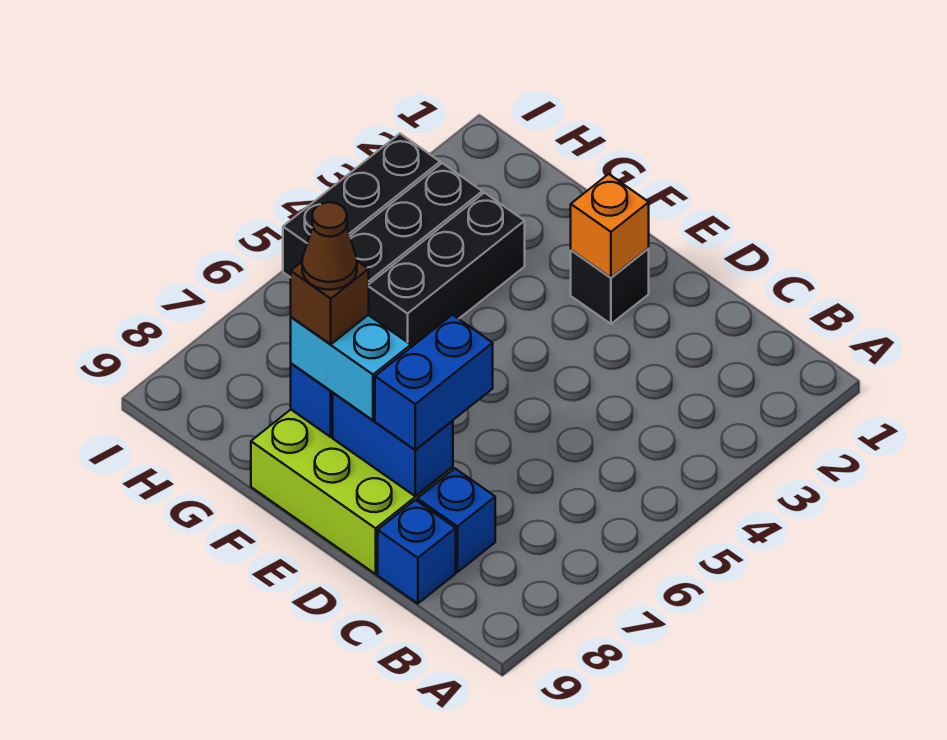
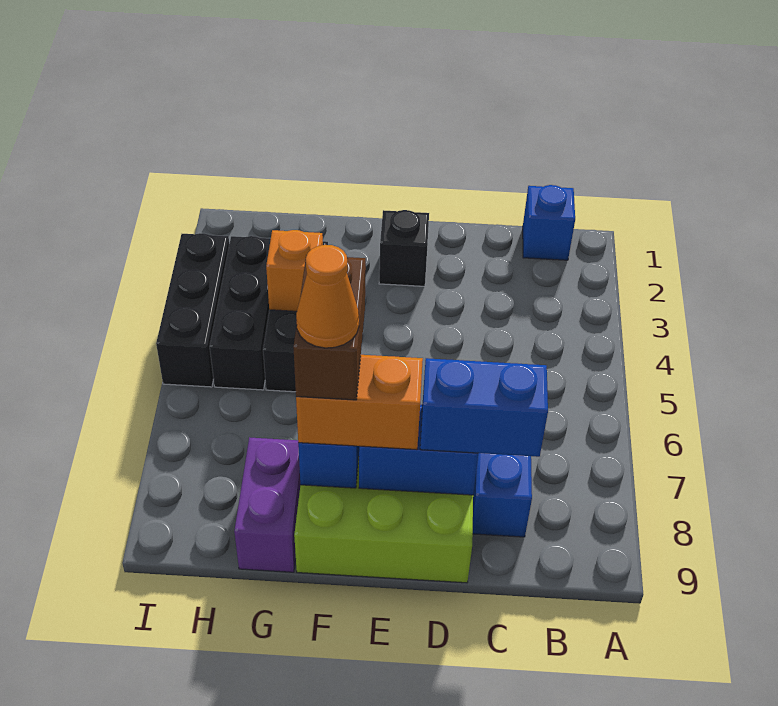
blue brick C9 level 1 -> blue brick B1 level 1
blue brick D7:D8 level 3 -> blue brick C8:D8 level 3
orange brick E2 level 2 -> orange brick G4 level 2
cyan brick E8:F8 level 3 -> orange brick E8:F8 level 3
brown brick F8 level 4 -> brown brick F7:F8 level 4
brown cone F8 level 5 -> orange cone F8 level 5
none -> purple brick G8:G9 level 1

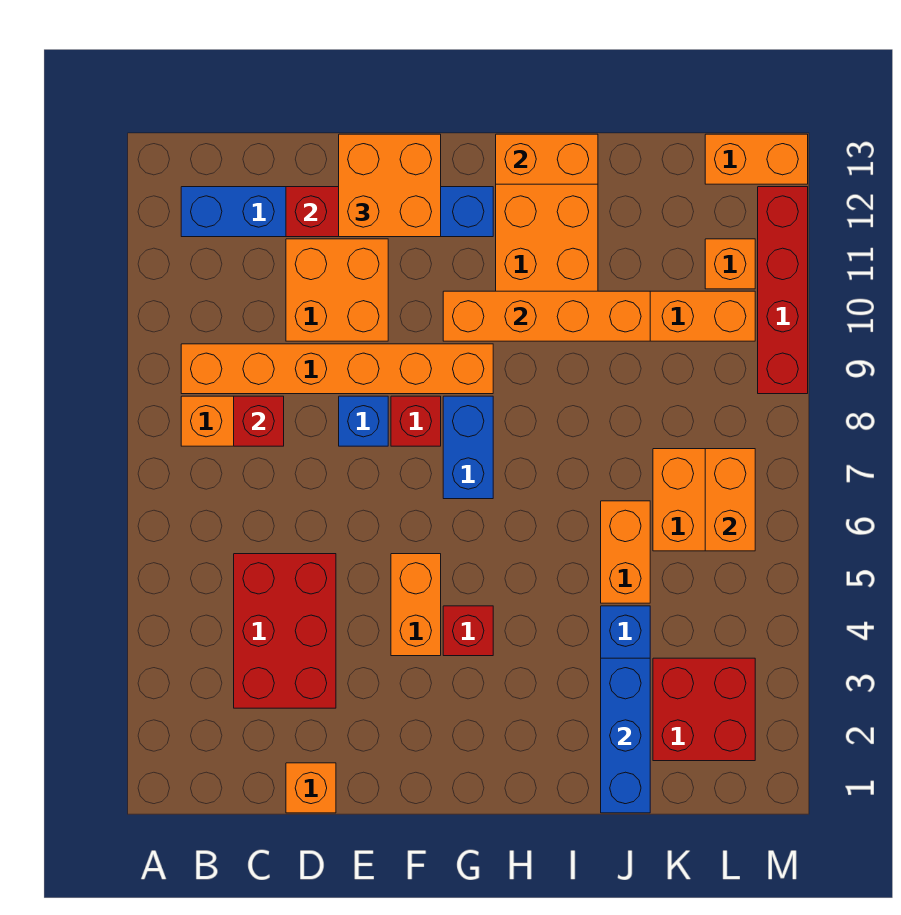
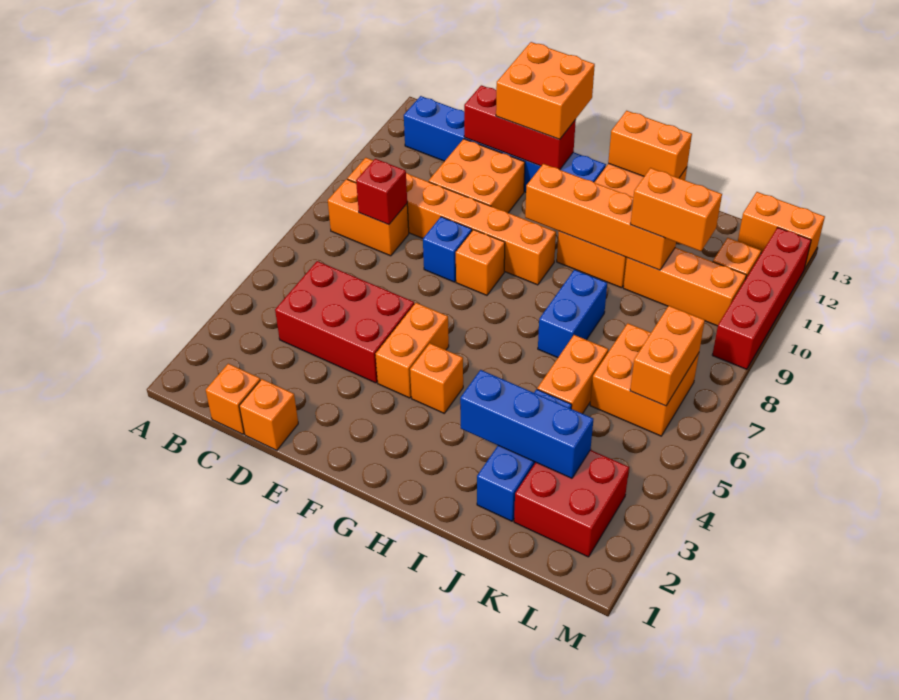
none -> orange brick C1 level 1
red brick C3:D5 level 1 -> red brick C4:E5 level 1
red brick F8 level 1 -> orange brick F8 level 1
red brick G4 level 1 -> orange brick G4 level 1
blue brick G7:G8 level 1 -> blue brick I7:I8 level 1
blue brick J1:J3 level 2 -> blue brick I3:K3 level 2
none -> orange brick J10:K10 level 3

:::::

**The problem:**
If an entry holds a picture, leave that picture out, and transcribe the rest of the listing above exactly.

**Task answer:**
blue brick C9 level 1 -> blue brick B1 level 1
blue brick D7:D8 level 3 -> blue brick C8:D8 level 3
orange brick E2 level 2 -> orange brick G4 level 2
cyan brick E8:F8 level 3 -> orange brick E8:F8 level 3
brown brick F8 level 4 -> brown brick F7:F8 level 4
brown cone F8 level 5 -> orange cone F8 level 5
none -> purple brick G8:G9 level 1

none -> orange brick C1 level 1
red brick C3:D5 level 1 -> red brick C4:E5 level 1
red brick F8 level 1 -> orange brick F8 level 1
red brick G4 level 1 -> orange brick G4 level 1
blue brick G7:G8 level 1 -> blue brick I7:I8 level 1
blue brick J1:J3 level 2 -> blue brick I3:K3 level 2
none -> orange brick J10:K10 level 3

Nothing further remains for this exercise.